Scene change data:
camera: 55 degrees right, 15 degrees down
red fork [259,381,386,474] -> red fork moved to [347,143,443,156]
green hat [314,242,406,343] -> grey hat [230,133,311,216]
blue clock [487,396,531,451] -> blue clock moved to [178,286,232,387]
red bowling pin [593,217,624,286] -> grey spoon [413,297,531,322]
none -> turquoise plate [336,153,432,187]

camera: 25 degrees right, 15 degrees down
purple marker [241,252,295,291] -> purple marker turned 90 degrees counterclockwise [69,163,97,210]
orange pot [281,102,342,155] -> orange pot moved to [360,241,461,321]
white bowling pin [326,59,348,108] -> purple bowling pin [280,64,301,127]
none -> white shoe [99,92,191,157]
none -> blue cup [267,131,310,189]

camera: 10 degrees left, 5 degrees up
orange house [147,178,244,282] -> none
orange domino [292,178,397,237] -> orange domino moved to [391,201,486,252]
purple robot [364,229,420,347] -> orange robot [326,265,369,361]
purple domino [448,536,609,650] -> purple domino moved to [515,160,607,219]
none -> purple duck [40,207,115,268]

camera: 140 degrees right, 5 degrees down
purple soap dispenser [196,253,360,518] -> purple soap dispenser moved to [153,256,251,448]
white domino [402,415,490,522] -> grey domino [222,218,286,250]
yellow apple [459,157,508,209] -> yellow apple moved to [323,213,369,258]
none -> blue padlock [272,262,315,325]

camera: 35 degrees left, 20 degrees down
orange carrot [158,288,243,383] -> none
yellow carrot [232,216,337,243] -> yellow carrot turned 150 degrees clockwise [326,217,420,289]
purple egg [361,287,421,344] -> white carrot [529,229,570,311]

**TASK INSTRUCTIONS**
Set down each entry exactly as it appears above.

**WORKED SOLUTION**
camera: 55 degrees right, 15 degrees down
red fork [259,381,386,474] -> red fork moved to [347,143,443,156]
green hat [314,242,406,343] -> grey hat [230,133,311,216]
blue clock [487,396,531,451] -> blue clock moved to [178,286,232,387]
red bowling pin [593,217,624,286] -> grey spoon [413,297,531,322]
none -> turquoise plate [336,153,432,187]

camera: 25 degrees right, 15 degrees down
purple marker [241,252,295,291] -> purple marker turned 90 degrees counterclockwise [69,163,97,210]
orange pot [281,102,342,155] -> orange pot moved to [360,241,461,321]
white bowling pin [326,59,348,108] -> purple bowling pin [280,64,301,127]
none -> white shoe [99,92,191,157]
none -> blue cup [267,131,310,189]

camera: 10 degrees left, 5 degrees up
orange house [147,178,244,282] -> none
orange domino [292,178,397,237] -> orange domino moved to [391,201,486,252]
purple robot [364,229,420,347] -> orange robot [326,265,369,361]
purple domino [448,536,609,650] -> purple domino moved to [515,160,607,219]
none -> purple duck [40,207,115,268]

camera: 140 degrees right, 5 degrees down
purple soap dispenser [196,253,360,518] -> purple soap dispenser moved to [153,256,251,448]
white domino [402,415,490,522] -> grey domino [222,218,286,250]
yellow apple [459,157,508,209] -> yellow apple moved to [323,213,369,258]
none -> blue padlock [272,262,315,325]

camera: 35 degrees left, 20 degrees down
orange carrot [158,288,243,383] -> none
yellow carrot [232,216,337,243] -> yellow carrot turned 150 degrees clockwise [326,217,420,289]
purple egg [361,287,421,344] -> white carrot [529,229,570,311]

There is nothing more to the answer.